Report every line of the records beneath this task that holds the string "image".

= Beginning of Section =

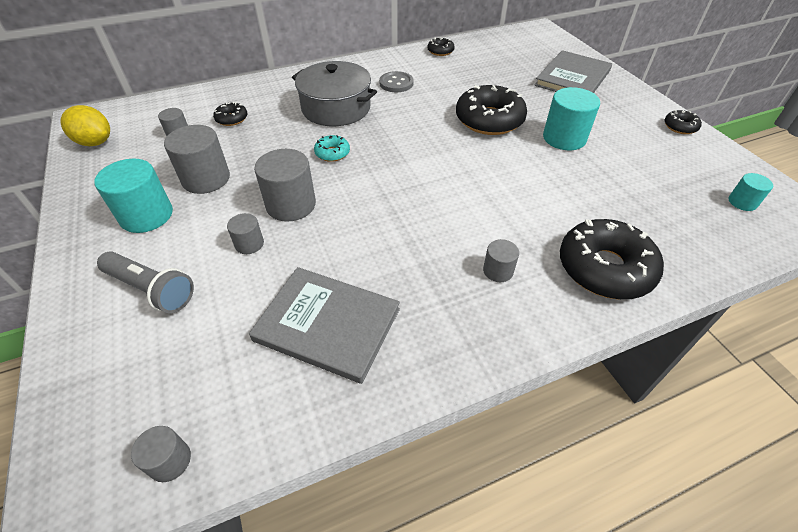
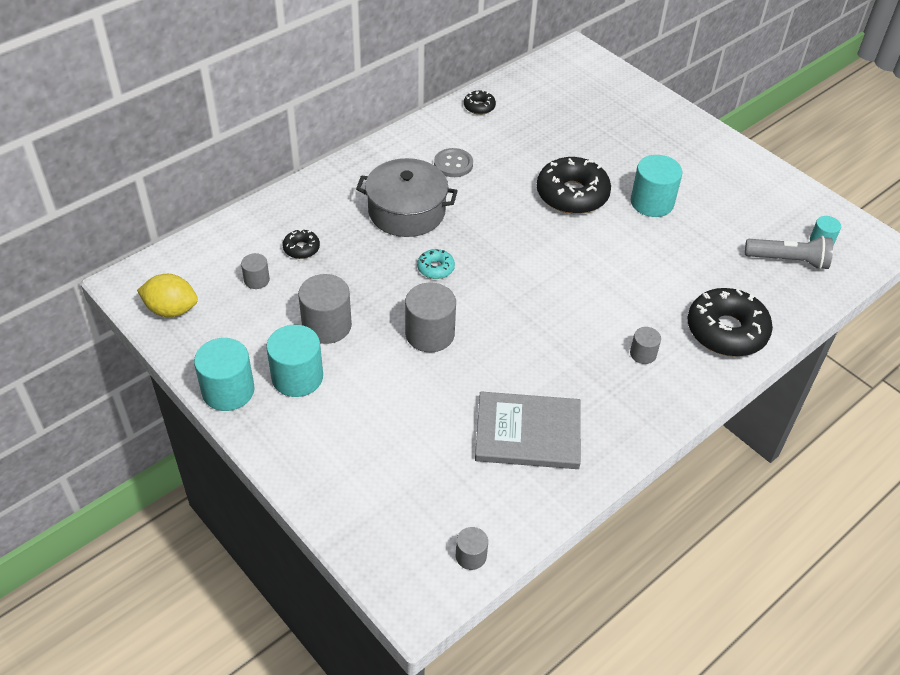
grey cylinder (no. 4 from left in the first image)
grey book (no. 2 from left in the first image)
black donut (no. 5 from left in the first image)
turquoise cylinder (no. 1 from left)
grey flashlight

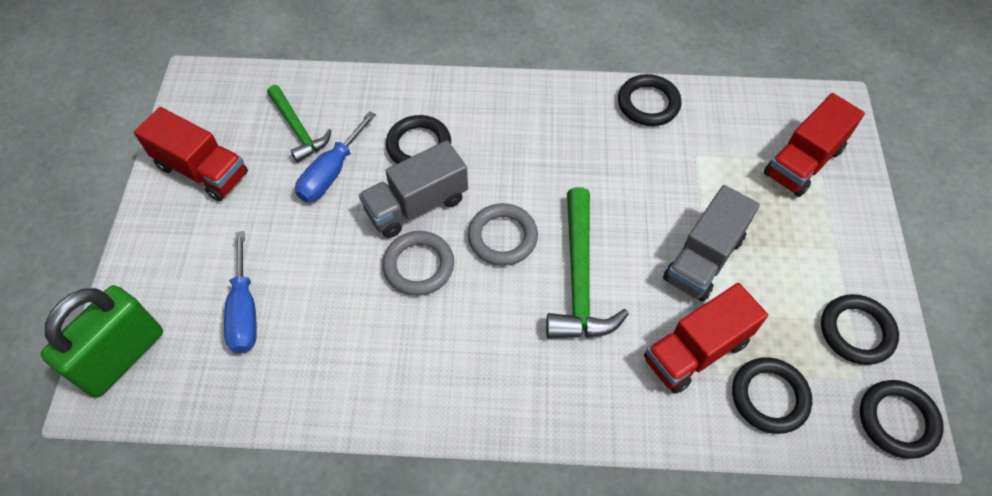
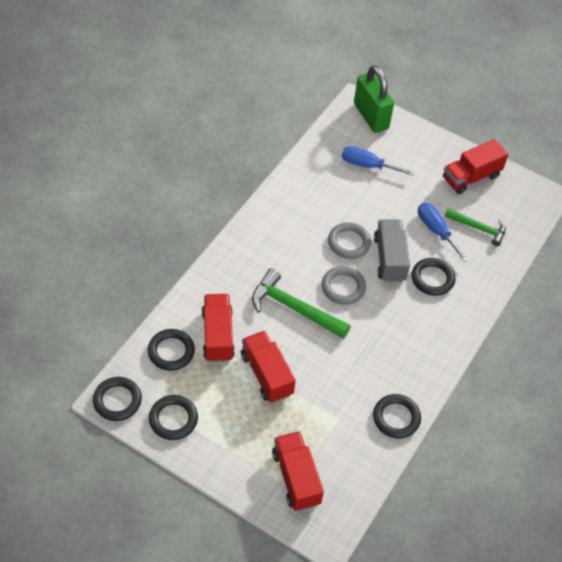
red truck (no. 2 from left)
green hammer (no. 2 from left)

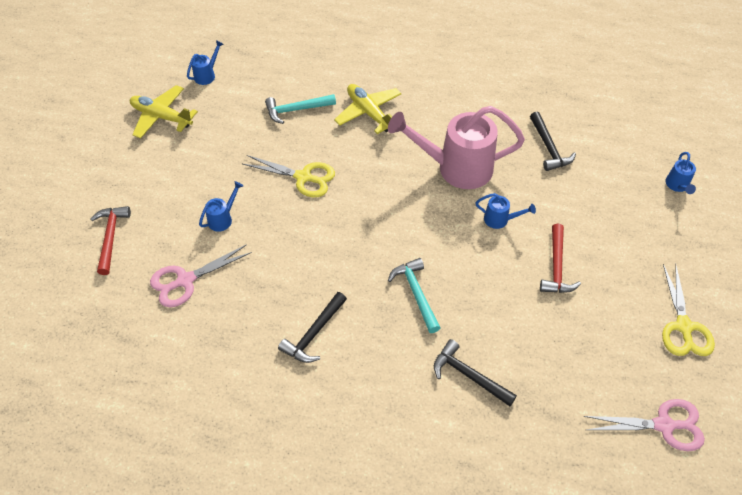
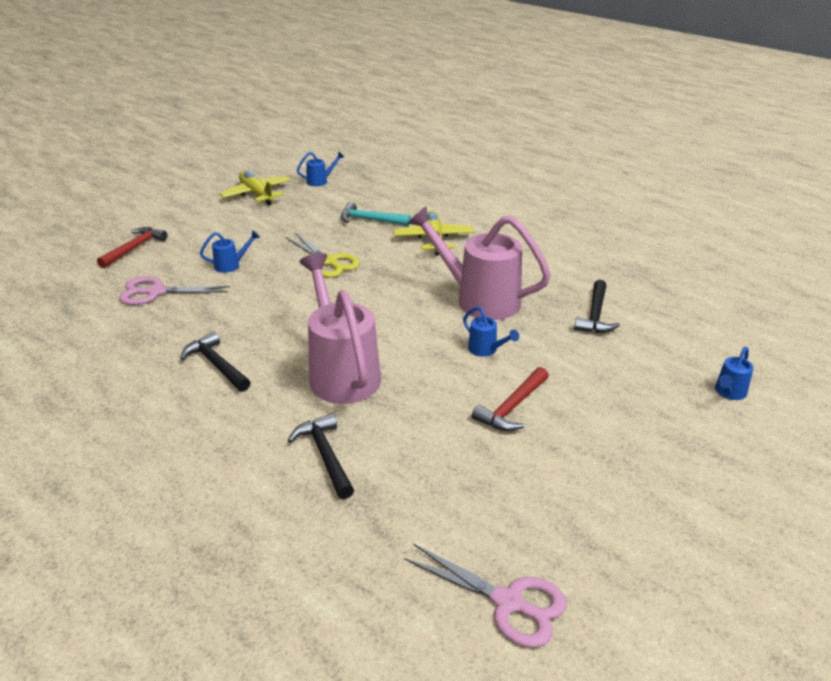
yellow scissors (no. 2 from left in the first image)
pink watering can (no. 1 from left)
black hammer (no. 1 from left)

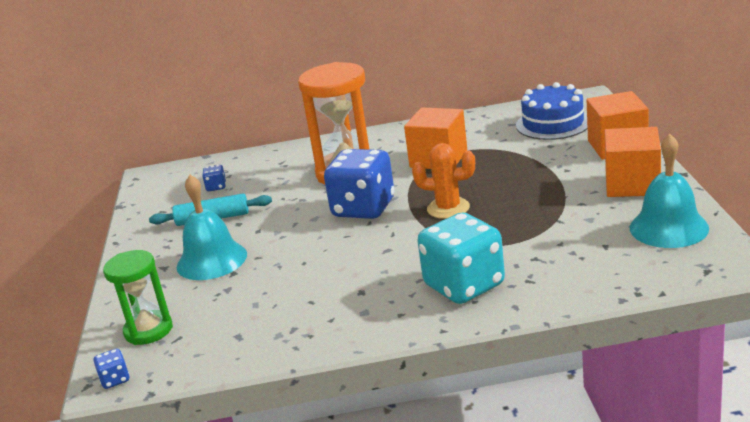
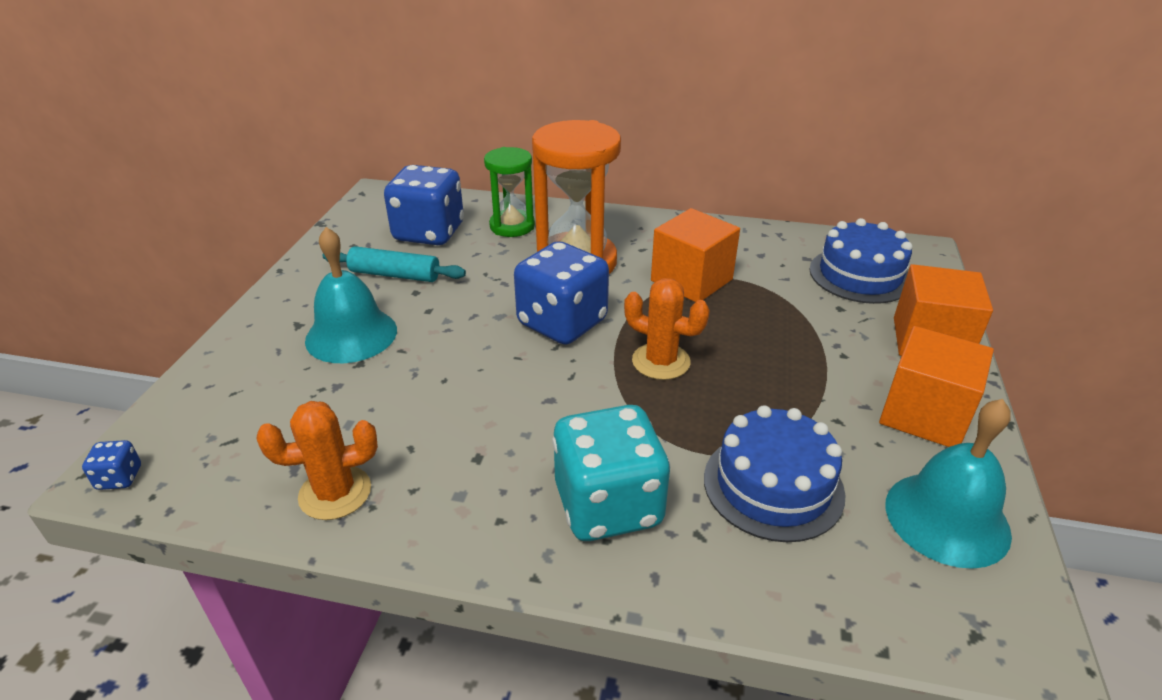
orange cactus (no. 1 from left)
blue cake (no. 1 from left)
green hourglass
blue dice (no. 2 from left)

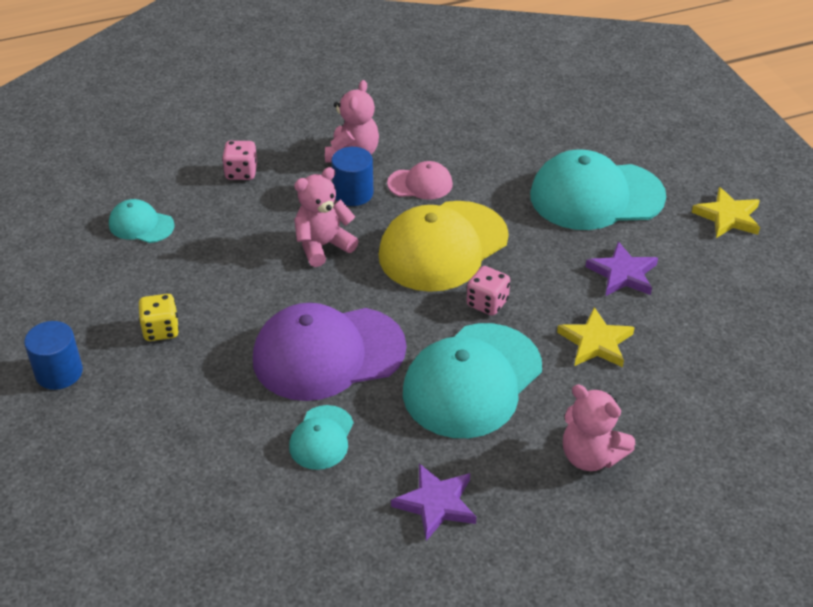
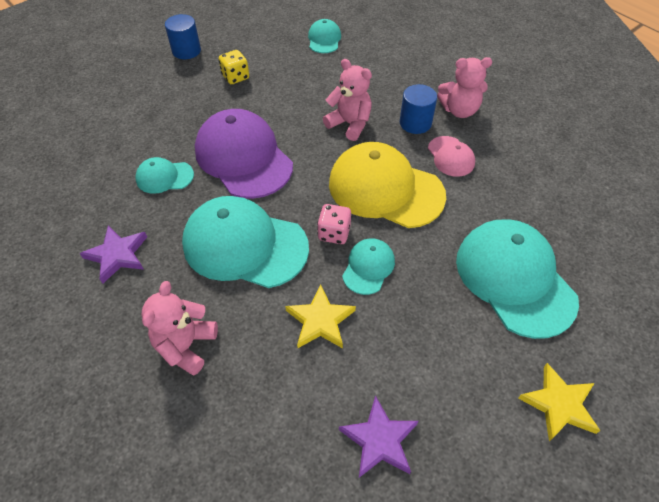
pink dice (no. 1 from left in the first image)
turquoise cap (no. 4 from left)
purple star (no. 2 from left)

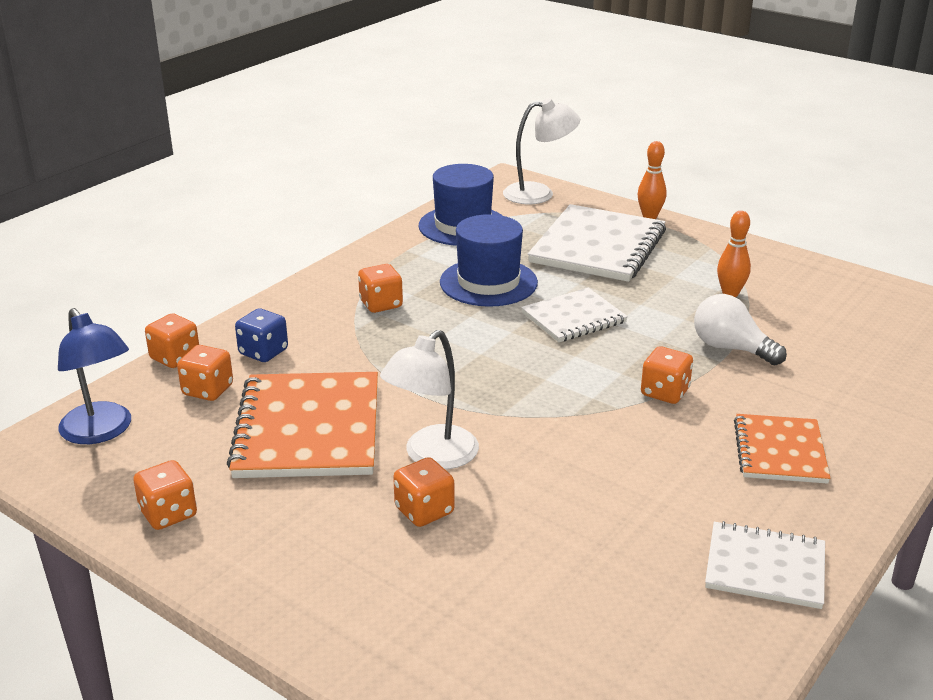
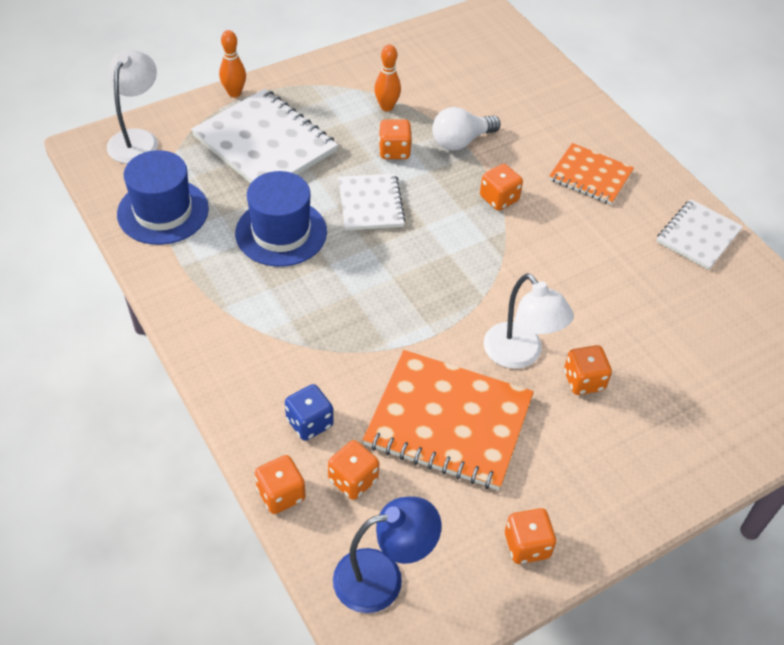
orange dice (no. 3 from left)

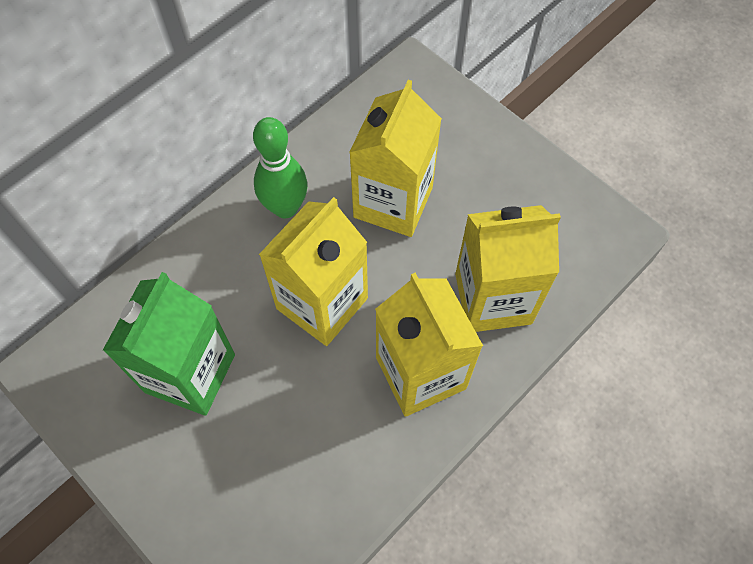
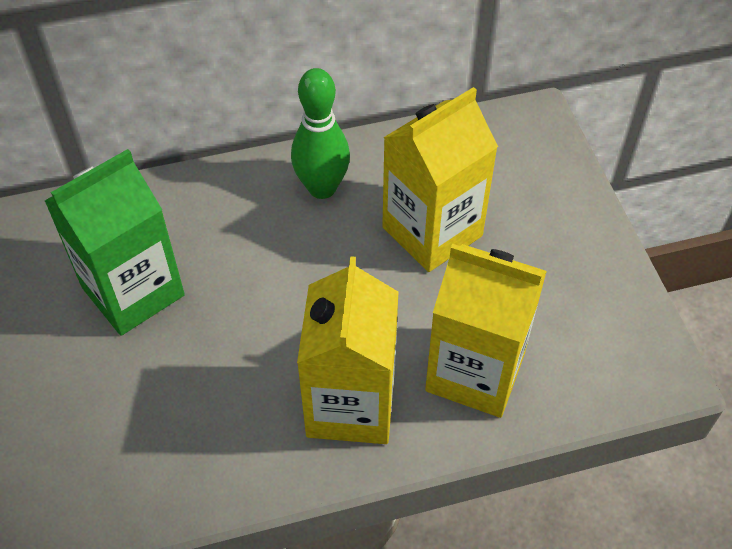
yellow carton (no. 1 from left in the first image)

= End of Section =

▶ [Finished task]
grey cylinder (no. 4 from left in the first image)
grey book (no. 2 from left in the first image)
black donut (no. 5 from left in the first image)
yellow scissors (no. 2 from left in the first image)
pink dice (no. 1 from left in the first image)
yellow carton (no. 1 from left in the first image)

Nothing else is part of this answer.